I would like the line with "R7: 1k (BR_L, GND) -> 10k (BR_L, GND)" and every line after it, down to the end of the entries below, output exactly and without pictures.

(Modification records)

Content starts

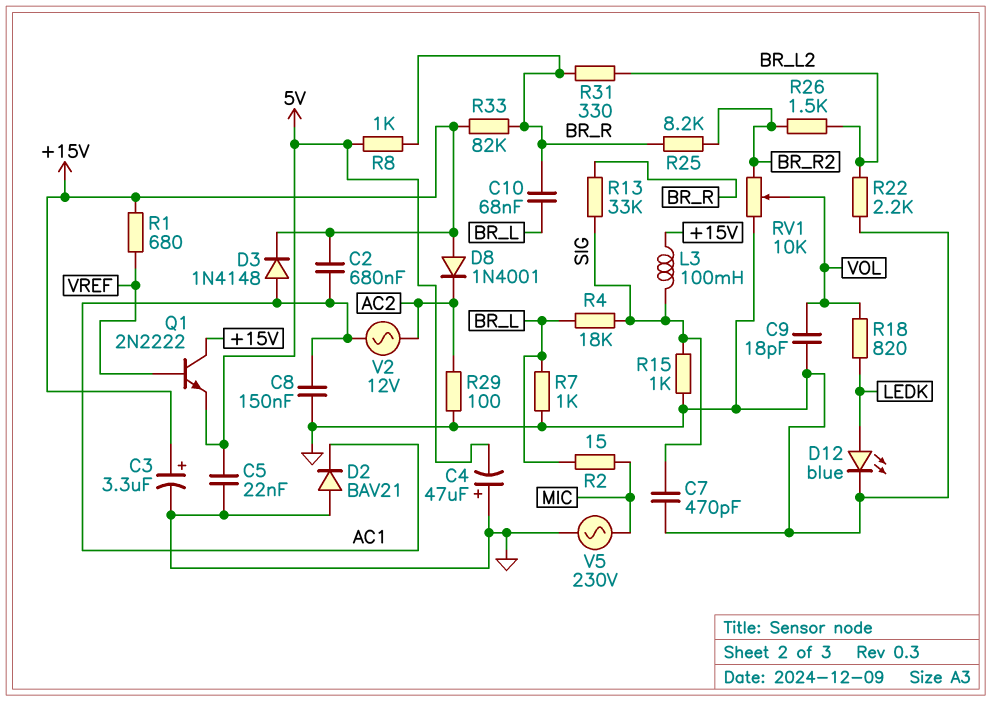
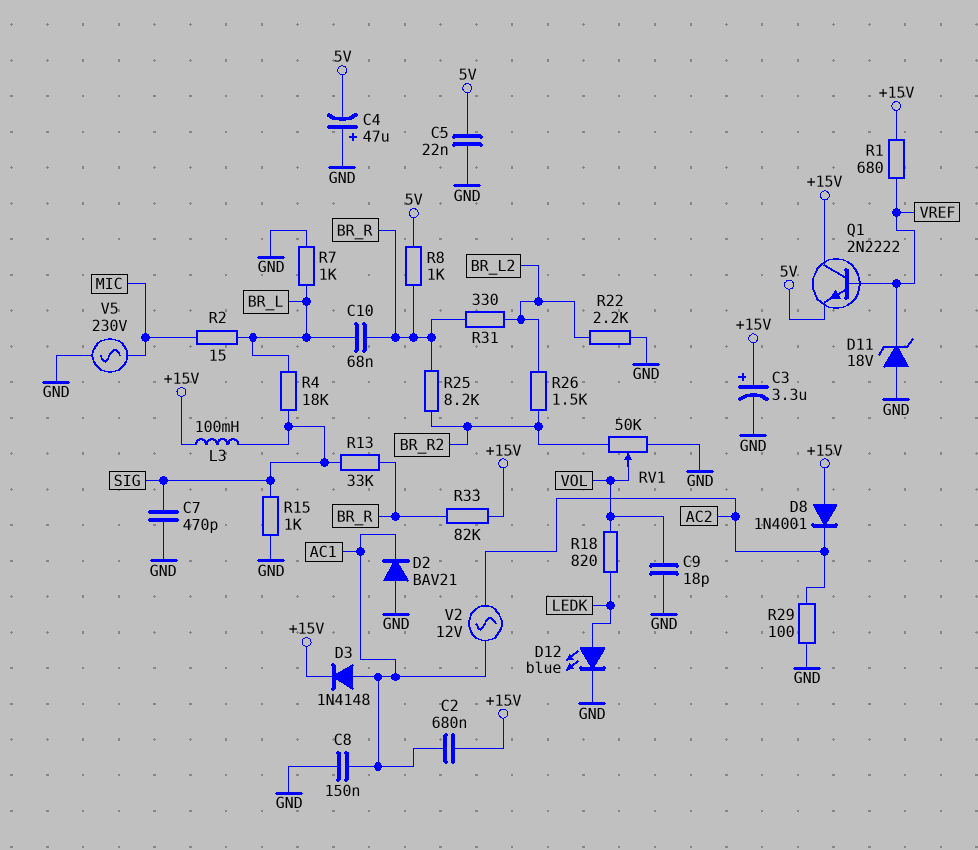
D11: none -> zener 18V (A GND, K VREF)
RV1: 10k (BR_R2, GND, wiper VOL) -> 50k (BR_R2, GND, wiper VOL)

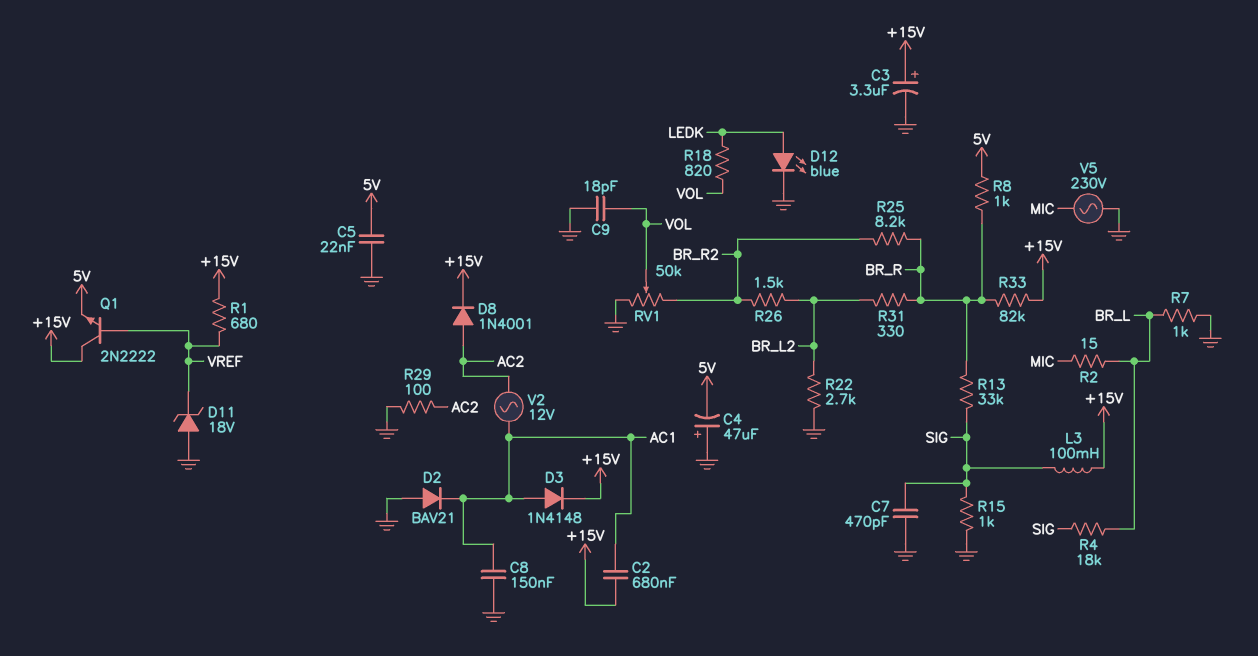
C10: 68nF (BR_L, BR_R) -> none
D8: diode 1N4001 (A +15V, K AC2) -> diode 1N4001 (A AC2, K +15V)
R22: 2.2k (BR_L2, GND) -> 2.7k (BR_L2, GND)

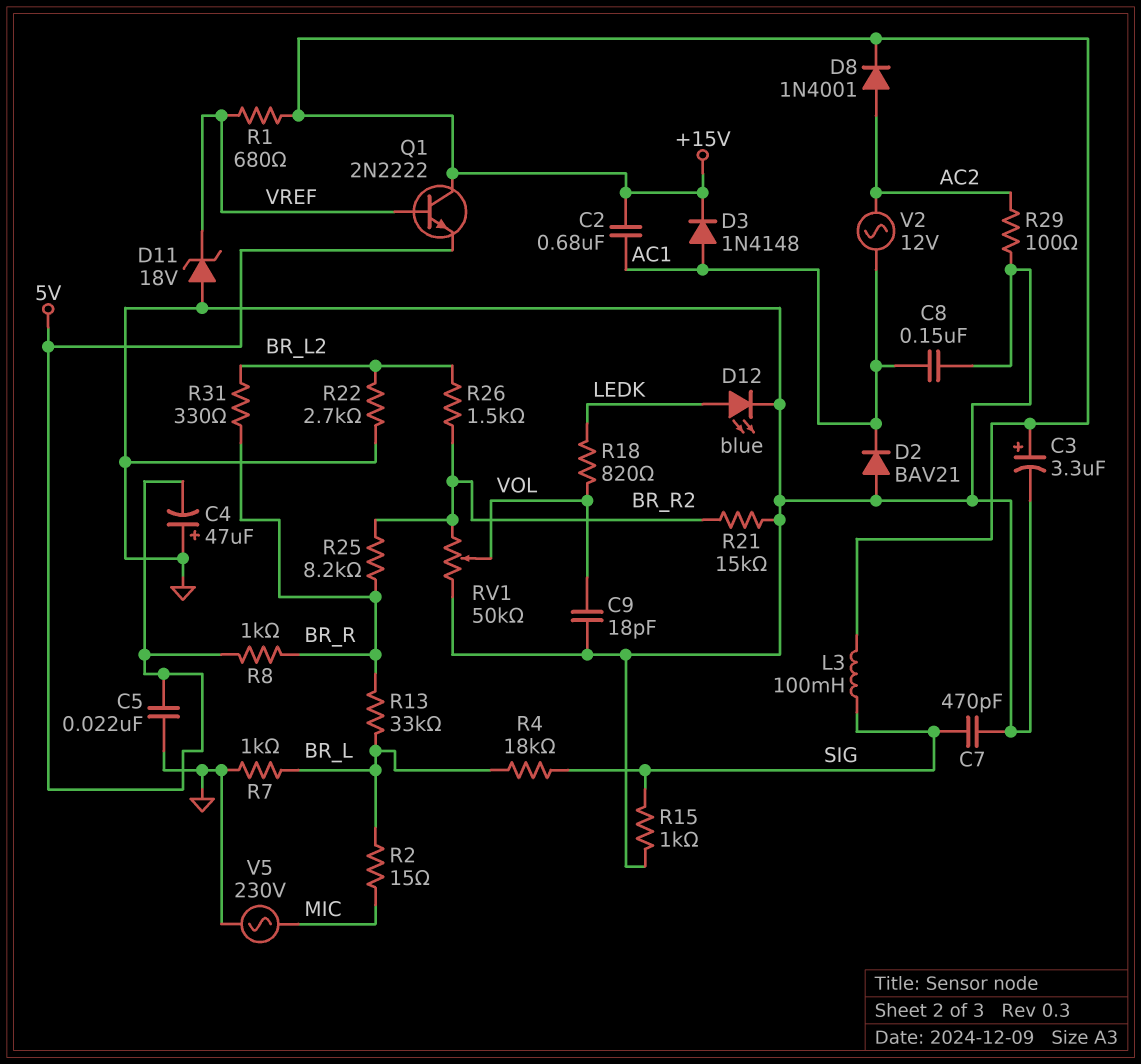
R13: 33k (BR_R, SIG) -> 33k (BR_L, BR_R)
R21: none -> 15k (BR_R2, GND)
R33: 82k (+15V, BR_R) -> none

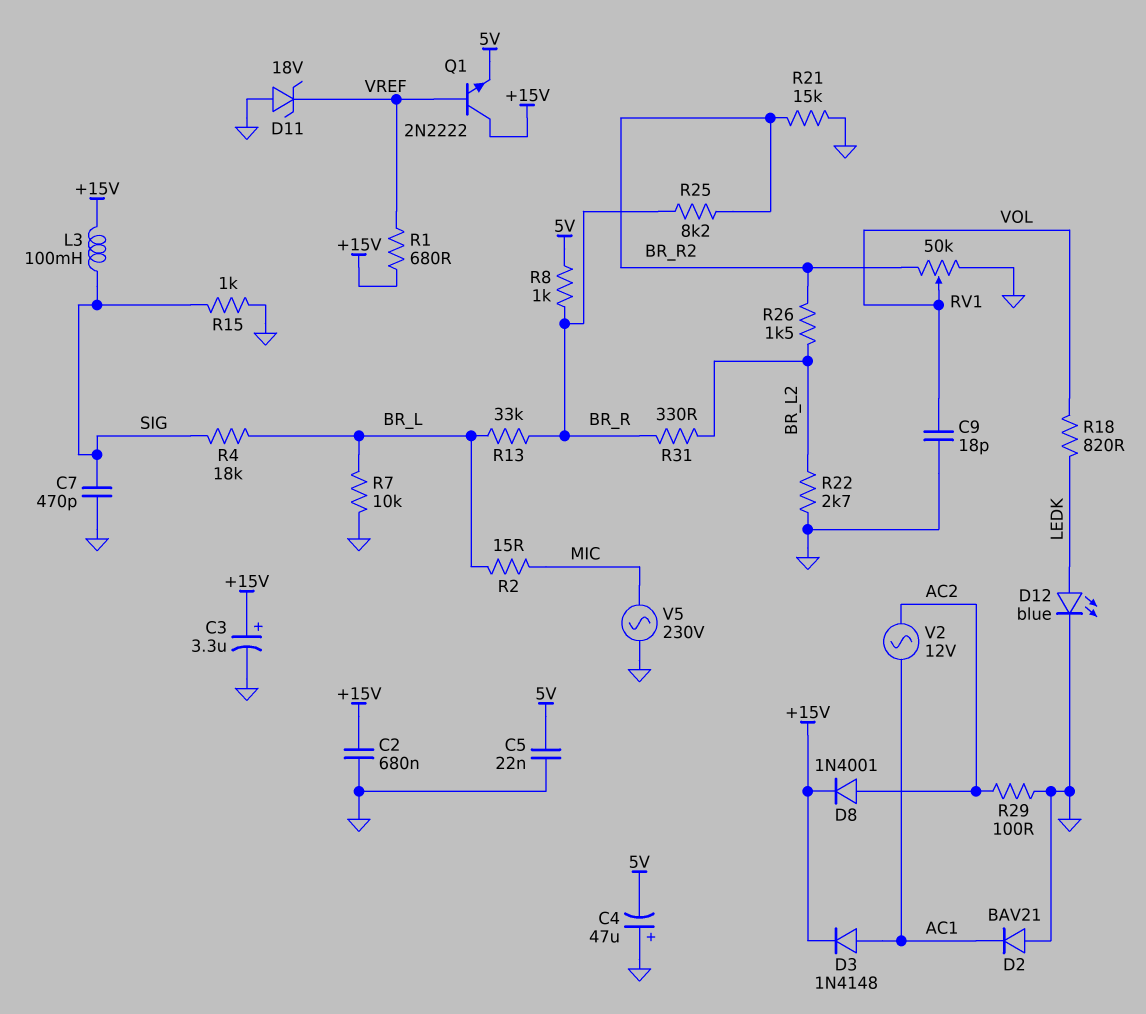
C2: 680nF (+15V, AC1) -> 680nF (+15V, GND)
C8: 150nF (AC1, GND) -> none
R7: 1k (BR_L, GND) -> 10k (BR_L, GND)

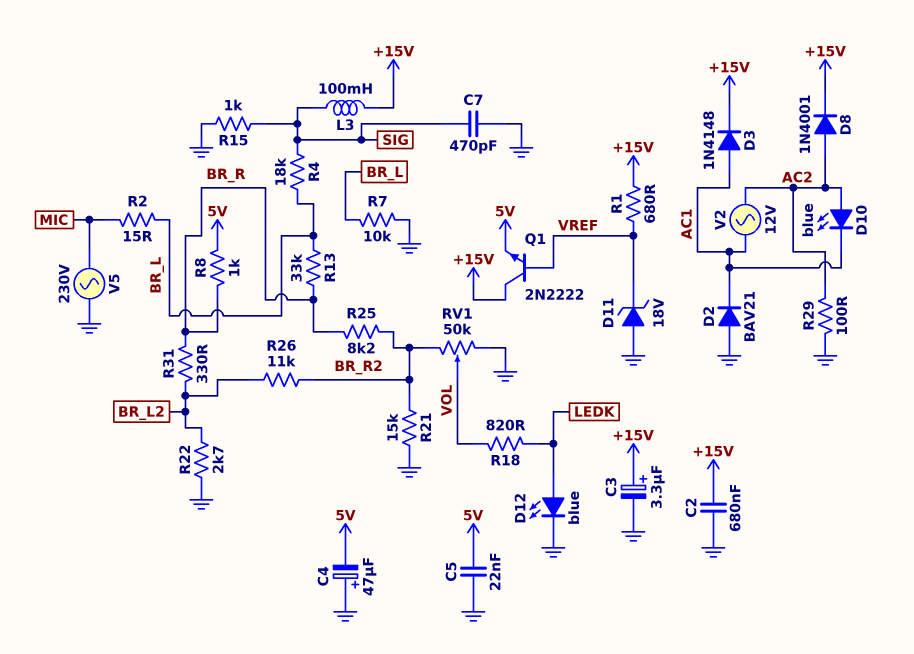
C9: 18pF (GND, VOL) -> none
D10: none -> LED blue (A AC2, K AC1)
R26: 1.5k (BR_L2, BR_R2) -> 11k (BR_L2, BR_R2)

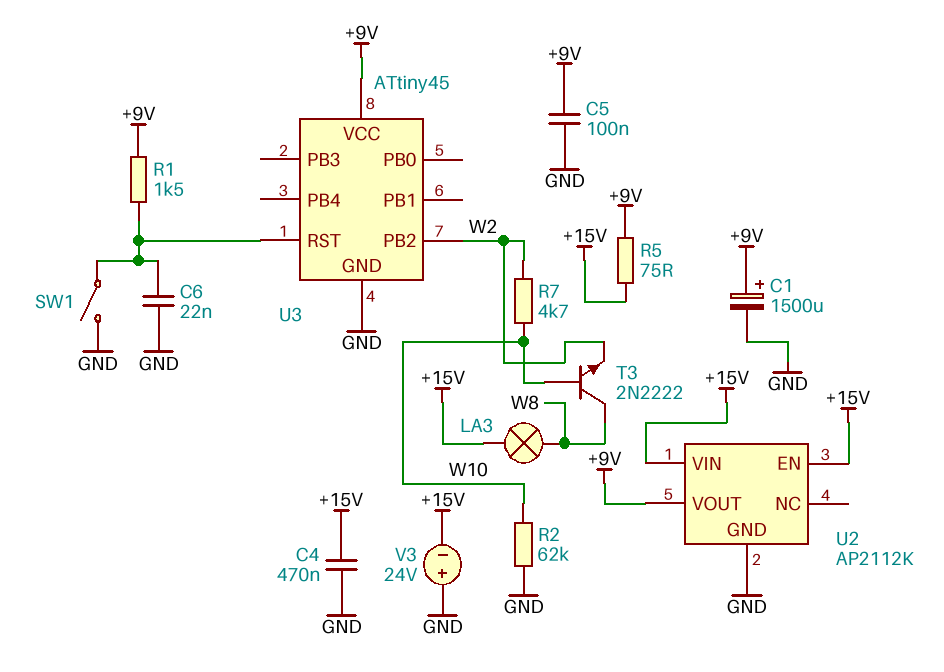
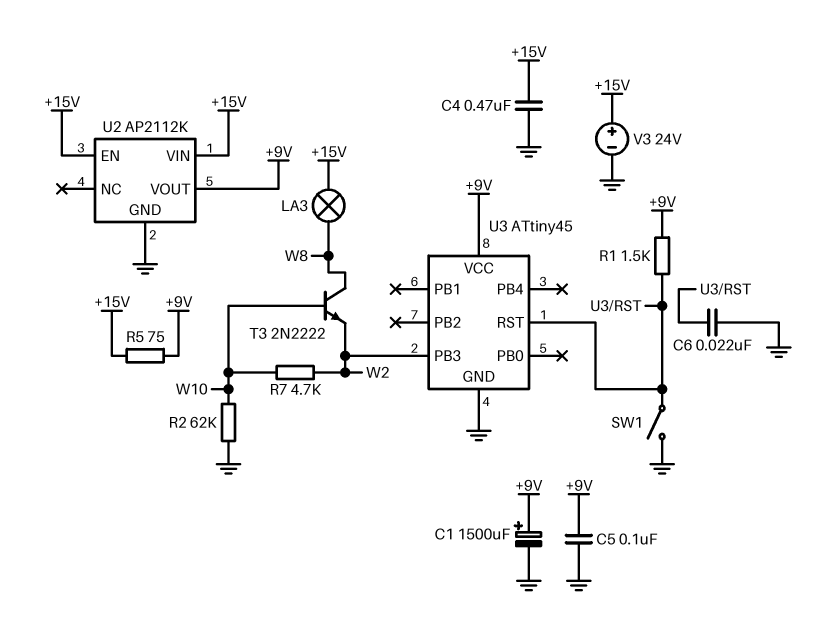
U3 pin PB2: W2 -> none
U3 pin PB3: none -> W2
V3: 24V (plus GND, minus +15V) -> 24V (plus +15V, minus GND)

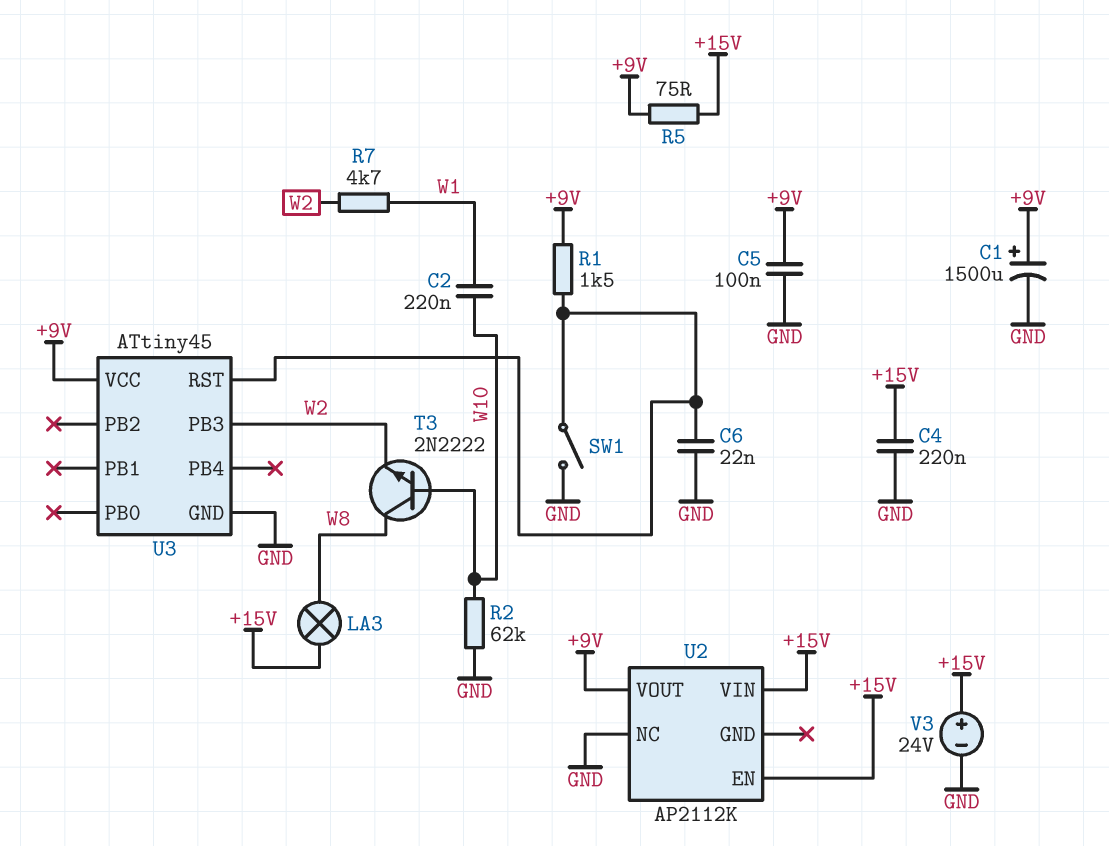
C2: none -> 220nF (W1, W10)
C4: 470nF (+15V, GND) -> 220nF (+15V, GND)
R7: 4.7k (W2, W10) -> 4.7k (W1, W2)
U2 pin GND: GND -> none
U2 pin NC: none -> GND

Content ends

_RESULT OF THIS EXERCISE_.
R7: 1k (BR_L, GND) -> 10k (BR_L, GND)

C9: 18pF (GND, VOL) -> none
D10: none -> LED blue (A AC2, K AC1)
R26: 1.5k (BR_L2, BR_R2) -> 11k (BR_L2, BR_R2)

U3 pin PB2: W2 -> none
U3 pin PB3: none -> W2
V3: 24V (plus GND, minus +15V) -> 24V (plus +15V, minus GND)

C2: none -> 220nF (W1, W10)
C4: 470nF (+15V, GND) -> 220nF (+15V, GND)
R7: 4.7k (W2, W10) -> 4.7k (W1, W2)
U2 pin GND: GND -> none
U2 pin NC: none -> GND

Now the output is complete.